## MATERIAL SHOWN
◇ ◇ ◇ ◇
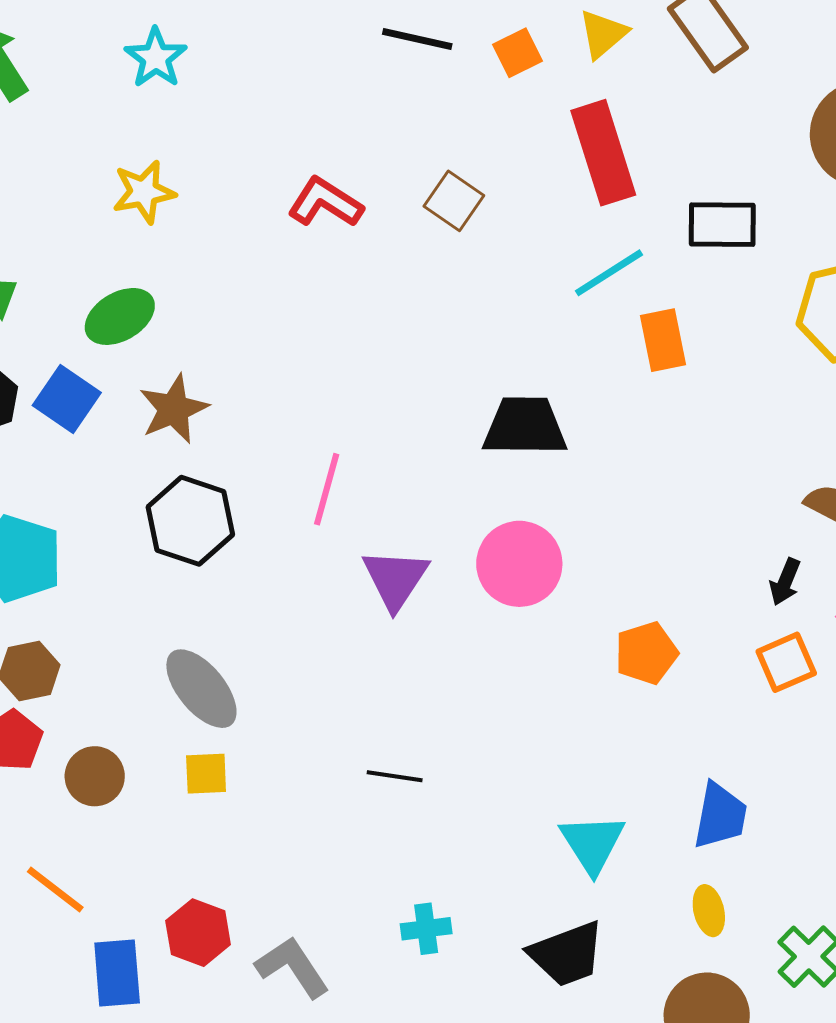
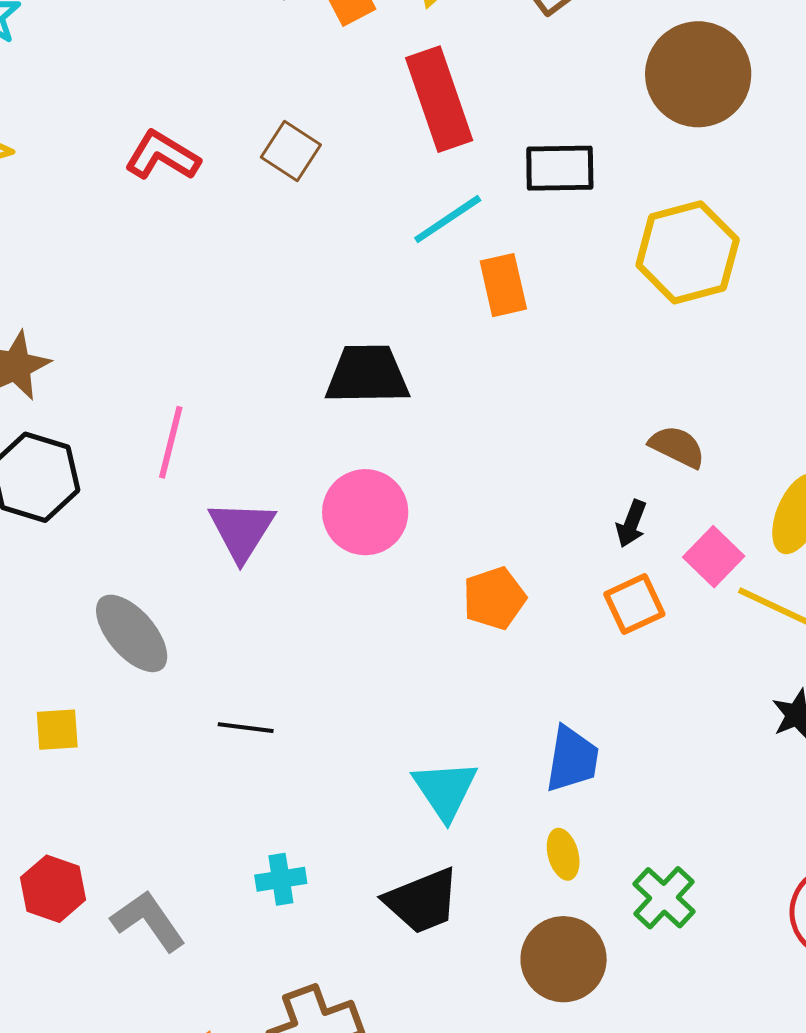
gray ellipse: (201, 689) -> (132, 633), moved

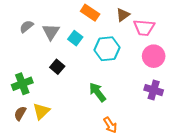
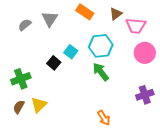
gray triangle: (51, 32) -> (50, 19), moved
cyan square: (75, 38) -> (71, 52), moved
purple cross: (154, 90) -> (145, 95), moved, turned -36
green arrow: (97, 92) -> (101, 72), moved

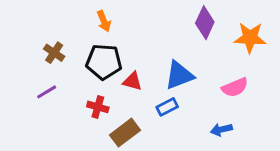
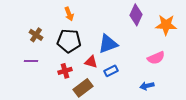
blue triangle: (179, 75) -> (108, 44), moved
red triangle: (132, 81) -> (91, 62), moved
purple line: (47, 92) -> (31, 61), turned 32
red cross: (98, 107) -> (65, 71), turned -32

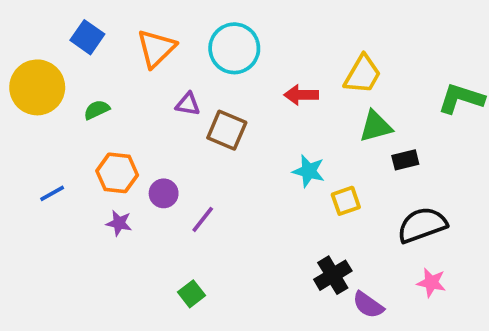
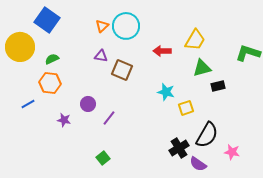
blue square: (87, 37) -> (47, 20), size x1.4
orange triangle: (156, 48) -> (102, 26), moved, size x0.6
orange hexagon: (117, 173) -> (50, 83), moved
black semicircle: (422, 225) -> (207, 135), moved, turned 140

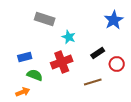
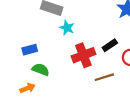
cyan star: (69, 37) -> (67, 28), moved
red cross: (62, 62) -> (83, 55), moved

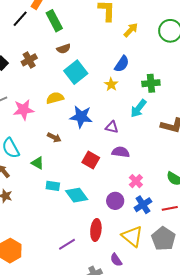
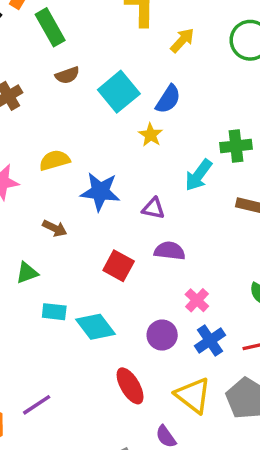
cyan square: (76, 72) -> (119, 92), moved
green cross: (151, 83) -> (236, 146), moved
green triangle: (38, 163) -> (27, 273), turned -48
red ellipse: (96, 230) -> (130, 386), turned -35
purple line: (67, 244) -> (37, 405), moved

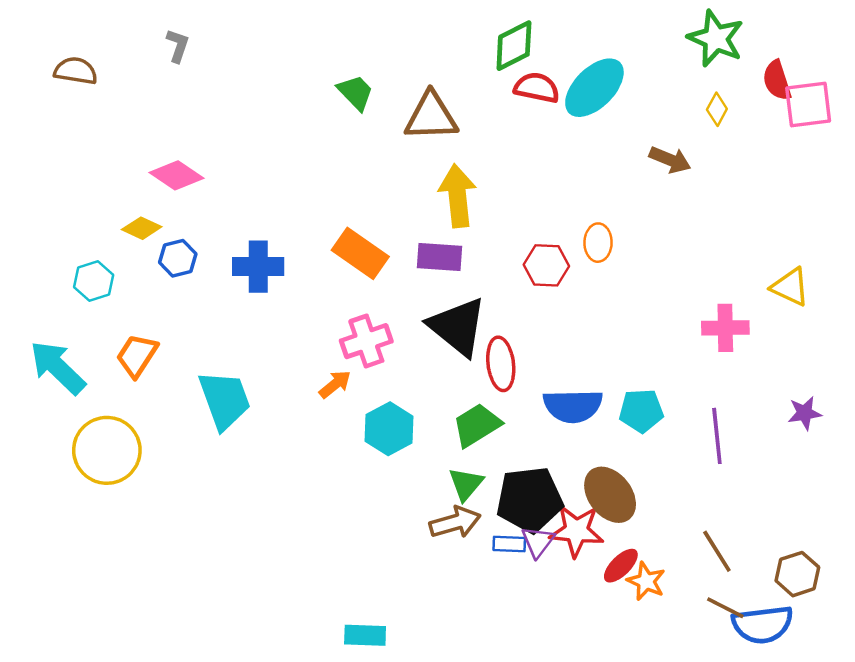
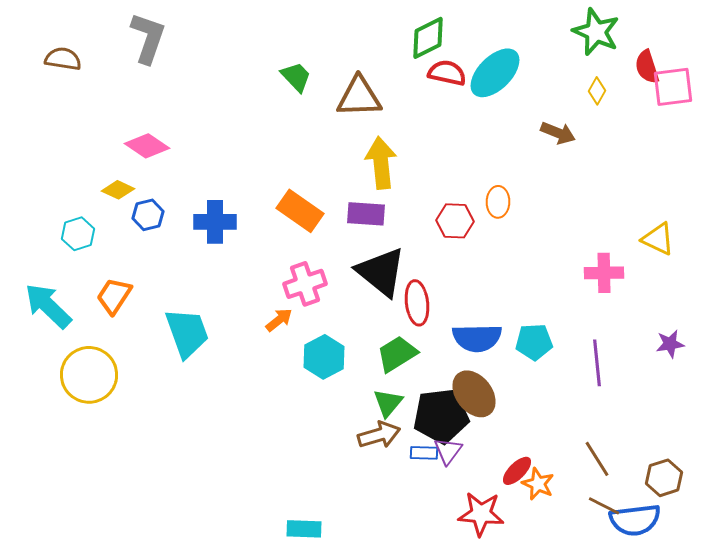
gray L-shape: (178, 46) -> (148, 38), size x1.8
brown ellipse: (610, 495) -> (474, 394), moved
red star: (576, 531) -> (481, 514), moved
◇ ◇ ◇ ◇
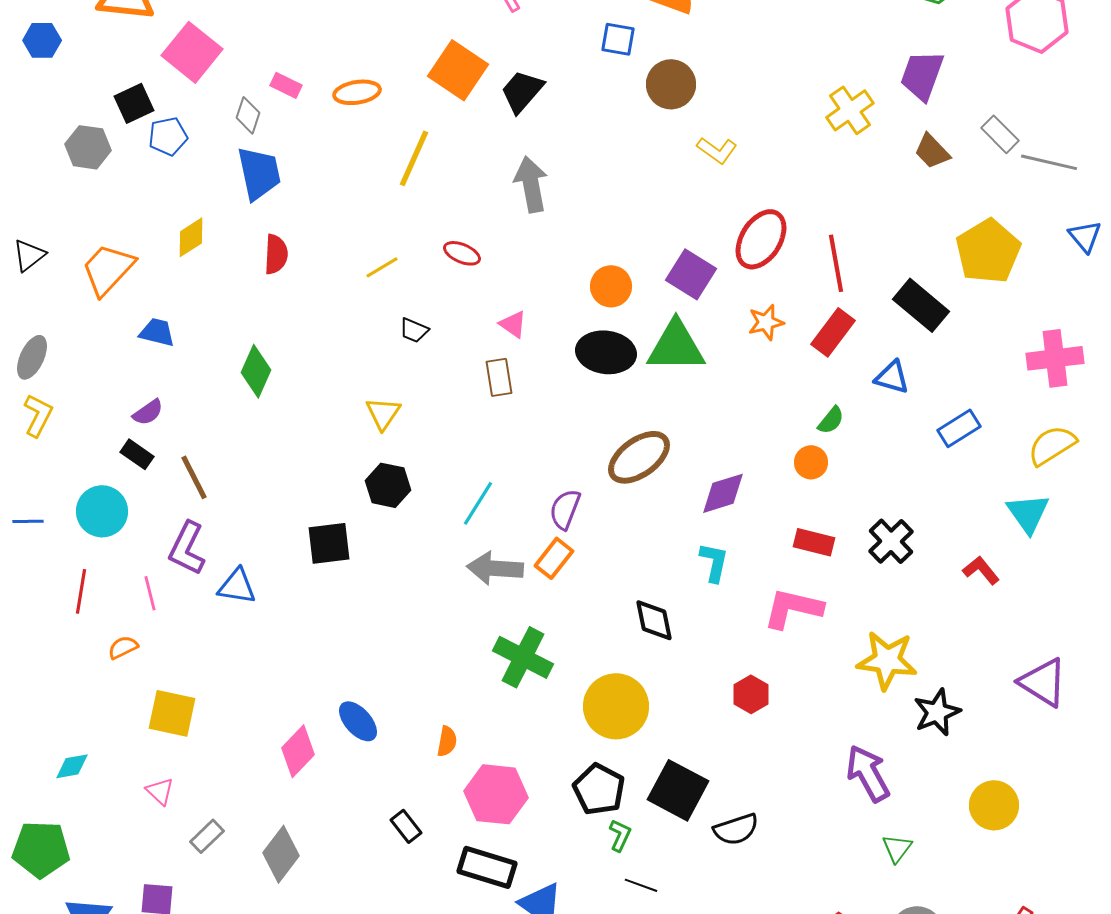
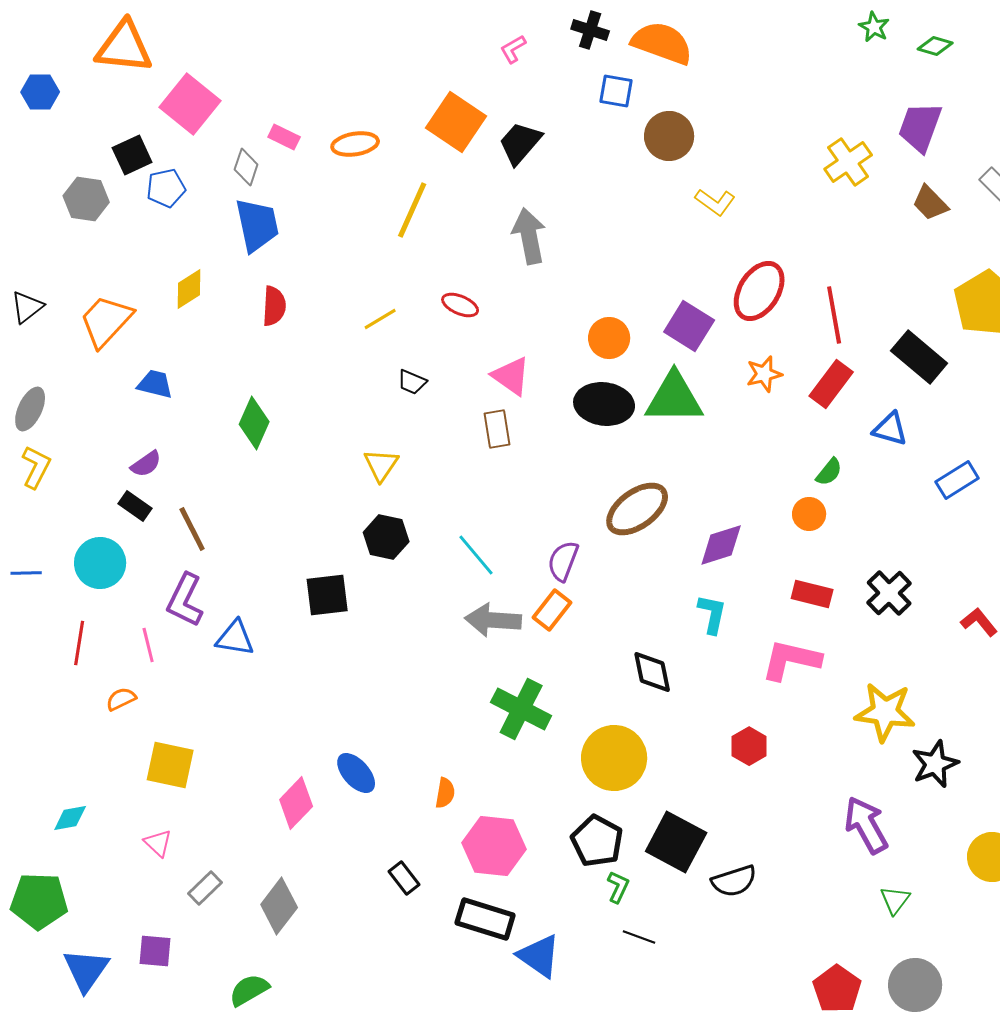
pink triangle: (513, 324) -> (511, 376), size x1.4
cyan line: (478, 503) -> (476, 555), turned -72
◇ ◇ ◇ ◇
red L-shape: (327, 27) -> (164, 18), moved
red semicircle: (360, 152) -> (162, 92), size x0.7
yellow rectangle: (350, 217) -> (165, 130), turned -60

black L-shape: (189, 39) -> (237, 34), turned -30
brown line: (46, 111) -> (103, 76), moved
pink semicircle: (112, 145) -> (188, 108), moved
◇ ◇ ◇ ◇
## THE PROBLEM
Write out the lines above from the one with "gray ellipse: (201, 689) -> (132, 633), moved" through the one with "red star: (576, 531) -> (481, 514), moved", ends included, exactly; no picture goes in.

## EXERCISE ANSWER
gray ellipse: (201, 689) -> (132, 633), moved

gray triangle: (51, 32) -> (50, 19), moved
cyan square: (75, 38) -> (71, 52), moved
purple cross: (154, 90) -> (145, 95), moved, turned -36
green arrow: (97, 92) -> (101, 72), moved

blue triangle: (179, 75) -> (108, 44), moved
red triangle: (132, 81) -> (91, 62), moved
purple line: (47, 92) -> (31, 61), turned 32
red cross: (98, 107) -> (65, 71), turned -32

blue square: (87, 37) -> (47, 20), size x1.4
orange triangle: (156, 48) -> (102, 26), moved, size x0.6
orange hexagon: (117, 173) -> (50, 83), moved
black semicircle: (422, 225) -> (207, 135), moved, turned 140

cyan star: (69, 37) -> (67, 28), moved
red cross: (62, 62) -> (83, 55), moved

cyan square: (76, 72) -> (119, 92), moved
green cross: (151, 83) -> (236, 146), moved
green triangle: (38, 163) -> (27, 273), turned -48
red ellipse: (96, 230) -> (130, 386), turned -35
purple line: (67, 244) -> (37, 405), moved

gray L-shape: (178, 46) -> (148, 38), size x1.8
brown ellipse: (610, 495) -> (474, 394), moved
red star: (576, 531) -> (481, 514), moved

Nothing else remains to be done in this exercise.